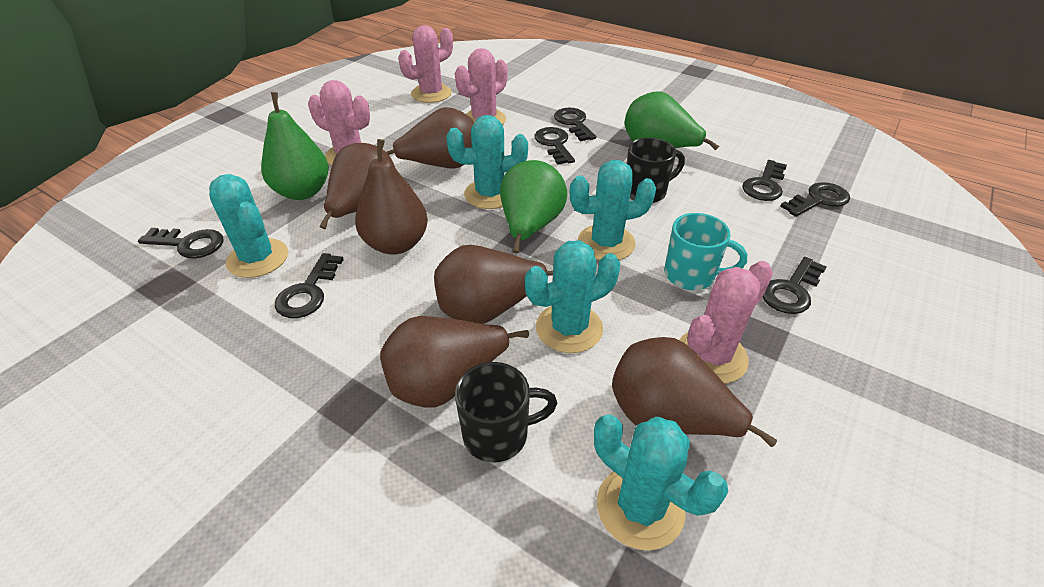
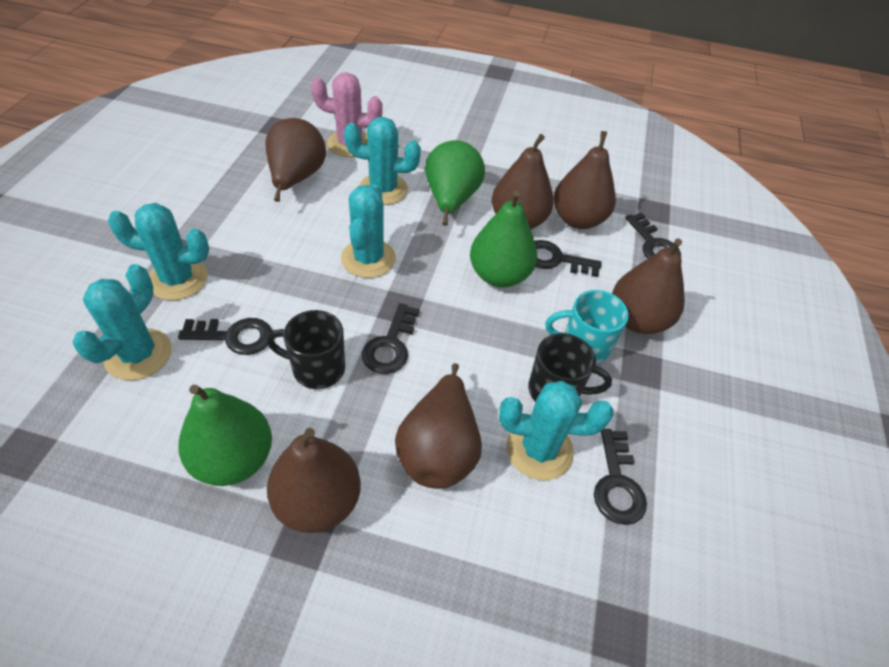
black key: 7 -> 5
pink cactus: 4 -> 1

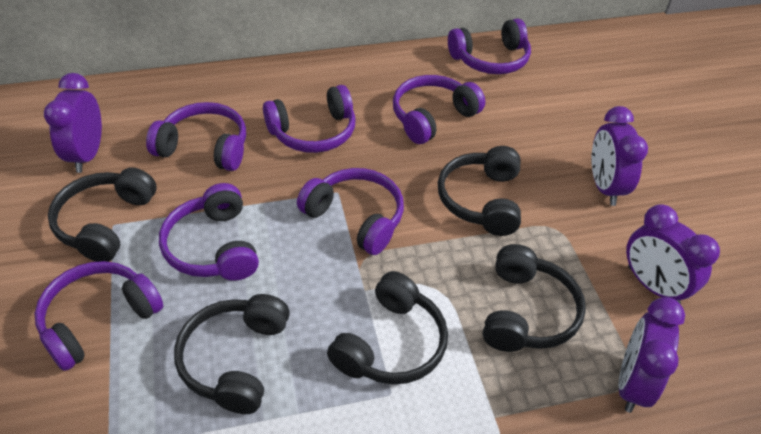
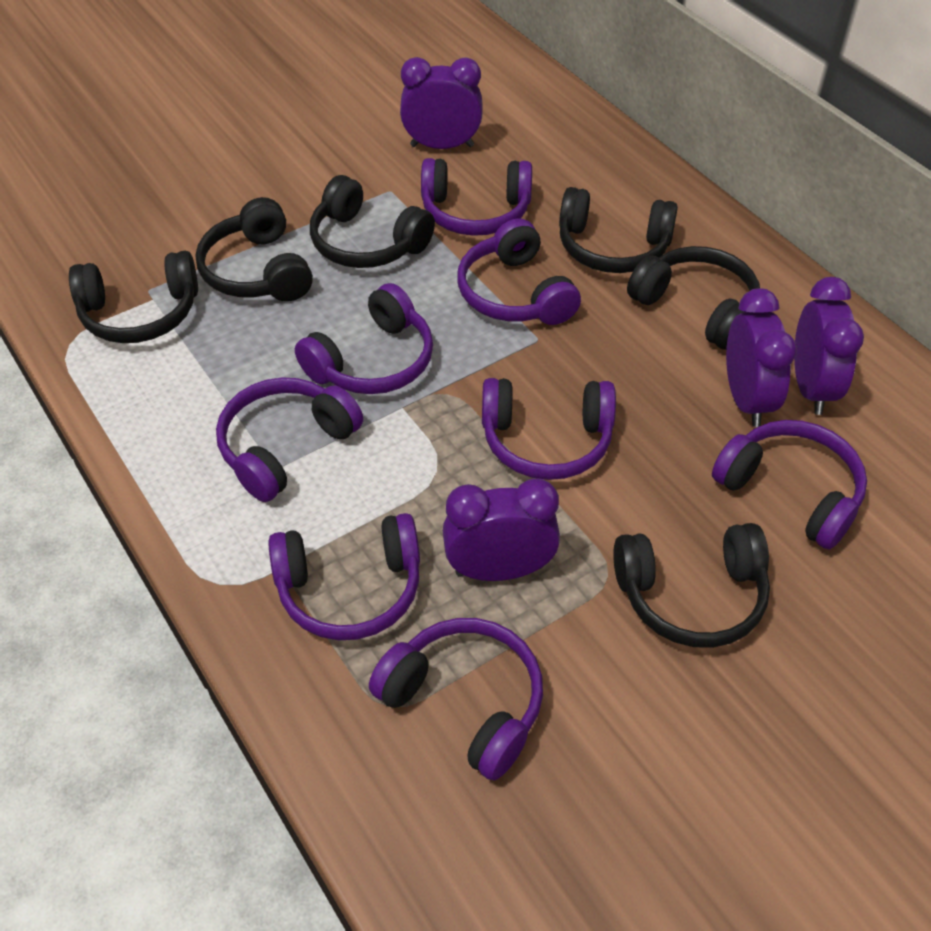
black headphones: 5 -> 6
purple headphones: 7 -> 8

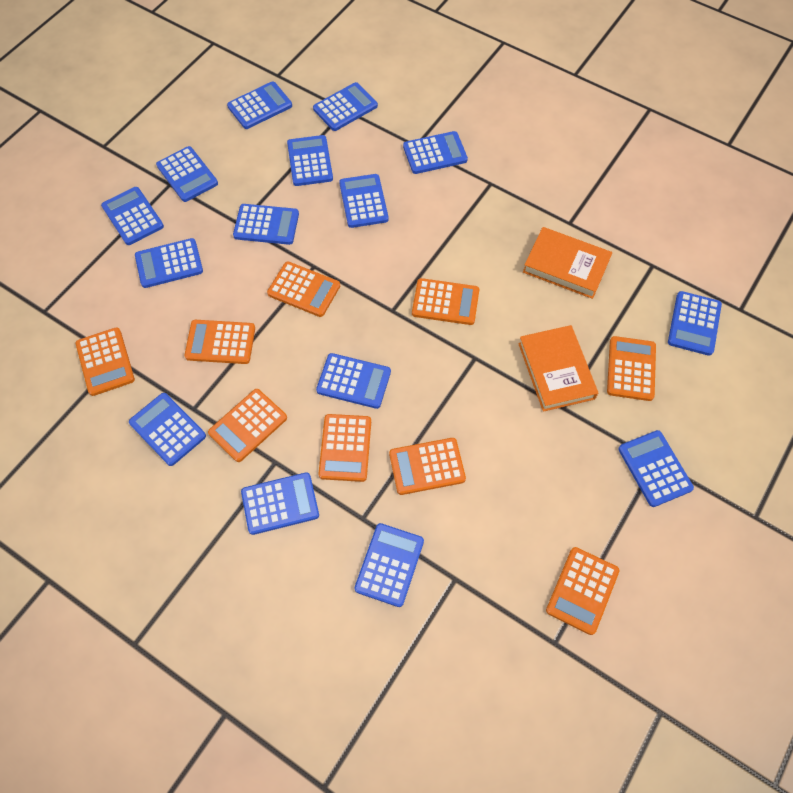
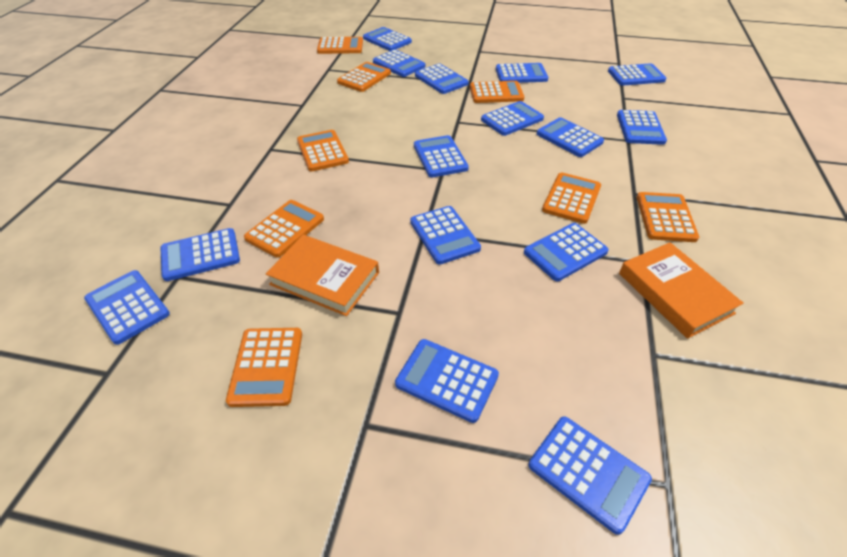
orange calculator: 9 -> 8

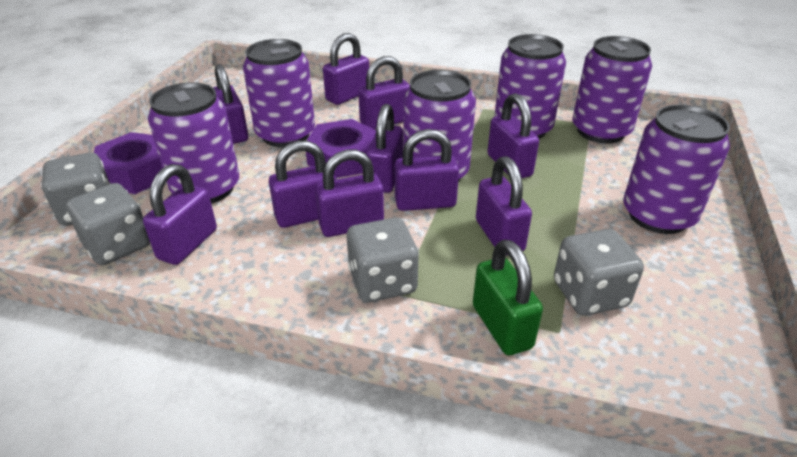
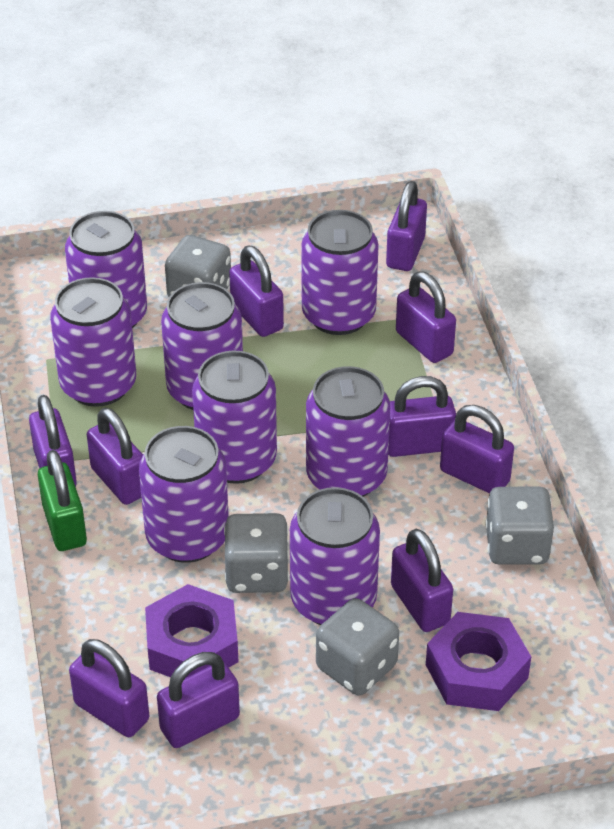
purple can: 6 -> 8

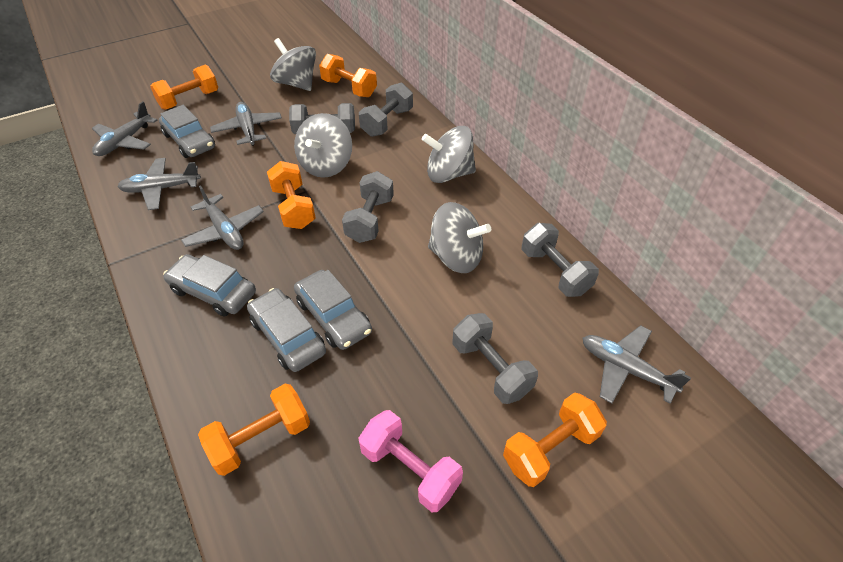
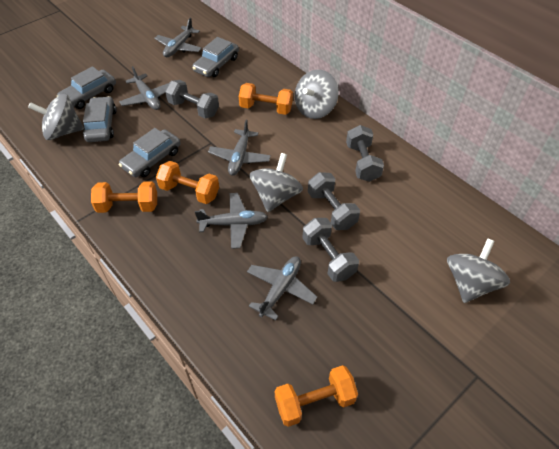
grey dumbbell: 5 -> 4
orange dumbbell: 5 -> 4
pink dumbbell: 1 -> 0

> [DIRECTIONS FOR THIS TASK]:
Copy every line of the records exactly as it is written, but not the pictures.

> [WRITTEN RESPONSE]:
black key: 7 -> 5
pink cactus: 4 -> 1

black headphones: 5 -> 6
purple headphones: 7 -> 8

orange calculator: 9 -> 8

purple can: 6 -> 8

grey dumbbell: 5 -> 4
orange dumbbell: 5 -> 4
pink dumbbell: 1 -> 0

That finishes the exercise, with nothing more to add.